- _AIM OF THE EXERCISE_: Recast the data below as a JSON list of strings, one string per line, leaving out blank lines. Cover only the span that opens with the first line and closes with the line containing "McIntyre [658, 415]", including both.

Extracted data entries
────────
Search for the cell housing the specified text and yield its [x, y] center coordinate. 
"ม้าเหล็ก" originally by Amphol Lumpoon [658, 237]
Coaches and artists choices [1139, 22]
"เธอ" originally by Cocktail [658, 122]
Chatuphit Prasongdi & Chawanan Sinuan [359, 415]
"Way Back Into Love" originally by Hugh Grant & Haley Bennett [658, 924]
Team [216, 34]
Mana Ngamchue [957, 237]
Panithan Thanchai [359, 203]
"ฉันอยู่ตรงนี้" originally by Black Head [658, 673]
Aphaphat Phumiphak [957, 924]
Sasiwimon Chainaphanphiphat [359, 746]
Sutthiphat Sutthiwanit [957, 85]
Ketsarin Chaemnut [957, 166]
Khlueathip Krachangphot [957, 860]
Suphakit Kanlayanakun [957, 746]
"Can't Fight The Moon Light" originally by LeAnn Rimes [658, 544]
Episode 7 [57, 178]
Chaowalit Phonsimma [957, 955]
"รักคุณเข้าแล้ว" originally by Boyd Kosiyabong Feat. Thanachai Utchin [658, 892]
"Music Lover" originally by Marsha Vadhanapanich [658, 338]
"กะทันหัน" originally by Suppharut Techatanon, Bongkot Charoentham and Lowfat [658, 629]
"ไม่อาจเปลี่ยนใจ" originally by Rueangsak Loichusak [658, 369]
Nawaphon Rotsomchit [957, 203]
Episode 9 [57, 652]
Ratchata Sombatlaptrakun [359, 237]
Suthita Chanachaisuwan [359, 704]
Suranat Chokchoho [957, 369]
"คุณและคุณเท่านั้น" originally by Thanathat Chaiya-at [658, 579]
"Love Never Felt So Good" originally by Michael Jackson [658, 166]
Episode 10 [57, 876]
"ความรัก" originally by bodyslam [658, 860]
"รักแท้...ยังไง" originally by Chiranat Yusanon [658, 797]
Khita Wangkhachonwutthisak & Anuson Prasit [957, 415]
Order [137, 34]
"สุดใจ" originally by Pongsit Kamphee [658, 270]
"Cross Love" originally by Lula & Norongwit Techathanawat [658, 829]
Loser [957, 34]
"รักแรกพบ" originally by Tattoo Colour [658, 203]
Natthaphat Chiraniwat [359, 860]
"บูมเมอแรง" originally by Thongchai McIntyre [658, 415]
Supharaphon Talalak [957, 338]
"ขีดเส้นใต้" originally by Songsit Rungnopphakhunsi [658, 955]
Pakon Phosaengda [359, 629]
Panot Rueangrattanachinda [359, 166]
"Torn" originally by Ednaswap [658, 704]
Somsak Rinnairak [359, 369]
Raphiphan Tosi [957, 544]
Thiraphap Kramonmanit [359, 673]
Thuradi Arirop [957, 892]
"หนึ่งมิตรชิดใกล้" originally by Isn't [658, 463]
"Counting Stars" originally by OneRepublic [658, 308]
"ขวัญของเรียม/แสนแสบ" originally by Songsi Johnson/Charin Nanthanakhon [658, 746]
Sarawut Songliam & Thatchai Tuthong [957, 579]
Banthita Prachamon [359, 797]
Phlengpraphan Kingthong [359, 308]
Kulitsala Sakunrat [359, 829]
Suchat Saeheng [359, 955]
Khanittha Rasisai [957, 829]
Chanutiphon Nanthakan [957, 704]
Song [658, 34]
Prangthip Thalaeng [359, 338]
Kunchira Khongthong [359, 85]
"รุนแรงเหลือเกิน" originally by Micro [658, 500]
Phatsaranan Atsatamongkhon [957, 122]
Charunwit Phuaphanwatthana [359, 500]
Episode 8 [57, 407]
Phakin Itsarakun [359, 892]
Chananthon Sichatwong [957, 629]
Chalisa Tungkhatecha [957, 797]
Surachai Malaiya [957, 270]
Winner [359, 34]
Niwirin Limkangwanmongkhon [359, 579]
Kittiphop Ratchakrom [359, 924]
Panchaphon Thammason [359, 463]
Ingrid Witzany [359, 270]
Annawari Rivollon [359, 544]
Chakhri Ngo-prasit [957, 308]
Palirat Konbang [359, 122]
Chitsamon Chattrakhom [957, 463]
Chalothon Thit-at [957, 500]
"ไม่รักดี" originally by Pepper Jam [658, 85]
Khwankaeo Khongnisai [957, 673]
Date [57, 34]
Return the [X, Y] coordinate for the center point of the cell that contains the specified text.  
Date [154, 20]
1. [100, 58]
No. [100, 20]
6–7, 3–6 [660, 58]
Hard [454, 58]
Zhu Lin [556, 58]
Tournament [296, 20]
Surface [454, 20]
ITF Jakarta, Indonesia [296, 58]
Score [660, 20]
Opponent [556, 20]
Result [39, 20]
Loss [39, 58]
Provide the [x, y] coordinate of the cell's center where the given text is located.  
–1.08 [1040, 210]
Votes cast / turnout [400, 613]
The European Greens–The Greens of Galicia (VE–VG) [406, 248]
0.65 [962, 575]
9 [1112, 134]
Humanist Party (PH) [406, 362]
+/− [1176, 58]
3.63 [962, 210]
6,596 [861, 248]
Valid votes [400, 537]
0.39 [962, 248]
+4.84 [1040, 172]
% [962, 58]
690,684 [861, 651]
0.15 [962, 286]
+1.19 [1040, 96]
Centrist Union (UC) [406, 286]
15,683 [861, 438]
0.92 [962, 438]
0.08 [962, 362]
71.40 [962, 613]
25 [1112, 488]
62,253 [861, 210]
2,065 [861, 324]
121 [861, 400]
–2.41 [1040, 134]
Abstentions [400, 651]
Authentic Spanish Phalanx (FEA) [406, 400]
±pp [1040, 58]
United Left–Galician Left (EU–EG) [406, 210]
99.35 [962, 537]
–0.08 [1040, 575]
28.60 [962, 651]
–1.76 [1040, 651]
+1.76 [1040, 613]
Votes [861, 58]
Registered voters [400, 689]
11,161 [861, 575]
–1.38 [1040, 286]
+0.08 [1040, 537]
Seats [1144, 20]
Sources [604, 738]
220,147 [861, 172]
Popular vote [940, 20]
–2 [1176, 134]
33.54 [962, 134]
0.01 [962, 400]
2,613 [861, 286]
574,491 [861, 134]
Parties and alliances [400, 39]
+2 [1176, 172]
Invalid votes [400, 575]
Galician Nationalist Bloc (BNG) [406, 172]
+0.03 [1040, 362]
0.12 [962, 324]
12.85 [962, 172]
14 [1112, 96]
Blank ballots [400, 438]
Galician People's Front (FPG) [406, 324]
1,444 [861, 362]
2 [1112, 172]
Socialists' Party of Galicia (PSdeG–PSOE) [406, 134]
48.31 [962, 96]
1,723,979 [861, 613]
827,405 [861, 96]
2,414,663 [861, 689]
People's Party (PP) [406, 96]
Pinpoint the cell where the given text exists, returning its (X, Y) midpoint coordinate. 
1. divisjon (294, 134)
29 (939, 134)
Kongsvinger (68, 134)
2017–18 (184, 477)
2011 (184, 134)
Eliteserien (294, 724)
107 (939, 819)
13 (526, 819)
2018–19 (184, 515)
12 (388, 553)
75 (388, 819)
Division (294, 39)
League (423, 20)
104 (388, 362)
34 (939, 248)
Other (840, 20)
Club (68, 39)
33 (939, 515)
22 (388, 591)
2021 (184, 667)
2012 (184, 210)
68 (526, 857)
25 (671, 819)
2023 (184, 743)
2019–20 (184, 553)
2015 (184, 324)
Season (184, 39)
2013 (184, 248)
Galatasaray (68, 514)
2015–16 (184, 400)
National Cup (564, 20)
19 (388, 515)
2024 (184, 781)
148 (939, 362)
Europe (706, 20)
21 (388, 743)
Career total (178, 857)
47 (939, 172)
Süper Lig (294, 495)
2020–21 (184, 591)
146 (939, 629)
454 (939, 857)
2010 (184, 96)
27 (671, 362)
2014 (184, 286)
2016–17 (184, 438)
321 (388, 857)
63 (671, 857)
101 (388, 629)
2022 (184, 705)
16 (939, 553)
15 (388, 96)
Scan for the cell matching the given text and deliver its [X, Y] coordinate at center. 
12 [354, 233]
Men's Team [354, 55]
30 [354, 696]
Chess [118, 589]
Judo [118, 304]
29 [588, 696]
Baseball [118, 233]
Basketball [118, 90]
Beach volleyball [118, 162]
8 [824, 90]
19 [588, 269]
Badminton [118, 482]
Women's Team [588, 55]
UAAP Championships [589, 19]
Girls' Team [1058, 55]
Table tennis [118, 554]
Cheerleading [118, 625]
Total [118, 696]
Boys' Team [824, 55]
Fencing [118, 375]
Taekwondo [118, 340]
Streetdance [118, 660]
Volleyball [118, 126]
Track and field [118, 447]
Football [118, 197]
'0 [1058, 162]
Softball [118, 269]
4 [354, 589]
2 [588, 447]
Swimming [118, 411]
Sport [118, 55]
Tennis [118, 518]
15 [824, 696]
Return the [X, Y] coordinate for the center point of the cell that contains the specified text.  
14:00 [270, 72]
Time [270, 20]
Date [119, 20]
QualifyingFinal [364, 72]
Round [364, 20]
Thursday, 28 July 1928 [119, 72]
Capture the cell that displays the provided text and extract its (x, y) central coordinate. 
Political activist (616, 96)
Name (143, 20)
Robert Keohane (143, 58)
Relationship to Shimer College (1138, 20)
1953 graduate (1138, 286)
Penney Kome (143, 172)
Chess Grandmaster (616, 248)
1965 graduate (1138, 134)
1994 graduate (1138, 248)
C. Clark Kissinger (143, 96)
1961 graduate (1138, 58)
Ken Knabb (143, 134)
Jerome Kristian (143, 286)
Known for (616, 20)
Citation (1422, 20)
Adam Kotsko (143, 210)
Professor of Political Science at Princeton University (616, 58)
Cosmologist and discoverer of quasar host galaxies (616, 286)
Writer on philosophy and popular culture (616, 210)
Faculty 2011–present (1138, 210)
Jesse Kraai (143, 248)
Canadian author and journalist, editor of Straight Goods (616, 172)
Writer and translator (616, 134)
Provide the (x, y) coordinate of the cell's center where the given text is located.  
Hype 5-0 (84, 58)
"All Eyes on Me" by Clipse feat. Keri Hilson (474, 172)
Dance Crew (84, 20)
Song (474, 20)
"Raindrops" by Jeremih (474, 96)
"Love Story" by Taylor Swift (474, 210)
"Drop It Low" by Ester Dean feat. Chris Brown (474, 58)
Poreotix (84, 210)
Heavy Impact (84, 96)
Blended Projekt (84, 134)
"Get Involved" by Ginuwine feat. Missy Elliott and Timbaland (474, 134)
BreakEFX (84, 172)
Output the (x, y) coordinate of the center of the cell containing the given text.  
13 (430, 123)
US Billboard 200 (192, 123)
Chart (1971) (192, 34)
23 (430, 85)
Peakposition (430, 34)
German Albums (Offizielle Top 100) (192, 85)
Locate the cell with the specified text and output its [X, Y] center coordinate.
────────
- _ANSWER TO THE PROBLEM_:
[
  "Search for the cell housing the specified text and yield its [x, y] center coordinate. ",
  "\"ม้าเหล็ก\" originally by Amphol Lumpoon [658, 237]",
  "Coaches and artists choices [1139, 22]",
  "\"เธอ\" originally by Cocktail [658, 122]",
  "Chatuphit Prasongdi & Chawanan Sinuan [359, 415]",
  "\"Way Back Into Love\" originally by Hugh Grant & Haley Bennett [658, 924]",
  "Team [216, 34]",
  "Mana Ngamchue [957, 237]",
  "Panithan Thanchai [359, 203]",
  "\"ฉันอยู่ตรงนี้\" originally by Black Head [658, 673]",
  "Aphaphat Phumiphak [957, 924]",
  "Sasiwimon Chainaphanphiphat [359, 746]",
  "Sutthiphat Sutthiwanit [957, 85]",
  "Ketsarin Chaemnut [957, 166]",
  "Khlueathip Krachangphot [957, 860]",
  "Suphakit Kanlayanakun [957, 746]",
  "\"Can't Fight The Moon Light\" originally by LeAnn Rimes [658, 544]",
  "Episode 7 [57, 178]",
  "Chaowalit Phonsimma [957, 955]",
  "\"รักคุณเข้าแล้ว\" originally by Boyd Kosiyabong Feat. Thanachai Utchin [658, 892]",
  "\"Music Lover\" originally by Marsha Vadhanapanich [658, 338]",
  "\"กะทันหัน\" originally by Suppharut Techatanon, Bongkot Charoentham and Lowfat [658, 629]",
  "\"ไม่อาจเปลี่ยนใจ\" originally by Rueangsak Loichusak [658, 369]",
  "Nawaphon Rotsomchit [957, 203]",
  "Episode 9 [57, 652]",
  "Ratchata Sombatlaptrakun [359, 237]",
  "Suthita Chanachaisuwan [359, 704]",
  "Suranat Chokchoho [957, 369]",
  "\"คุณและคุณเท่านั้น\" originally by Thanathat Chaiya-at [658, 579]",
  "\"Love Never Felt So Good\" originally by Michael Jackson [658, 166]",
  "Episode 10 [57, 876]",
  "\"ความรัก\" originally by bodyslam [658, 860]",
  "\"รักแท้...ยังไง\" originally by Chiranat Yusanon [658, 797]",
  "Khita Wangkhachonwutthisak & Anuson Prasit [957, 415]",
  "Order [137, 34]",
  "\"สุดใจ\" originally by Pongsit Kamphee [658, 270]",
  "\"Cross Love\" originally by Lula & Norongwit Techathanawat [658, 829]",
  "Loser [957, 34]",
  "\"รักแรกพบ\" originally by Tattoo Colour [658, 203]",
  "Natthaphat Chiraniwat [359, 860]",
  "\"บูมเมอแรง\" originally by Thongchai McIntyre [658, 415]"
]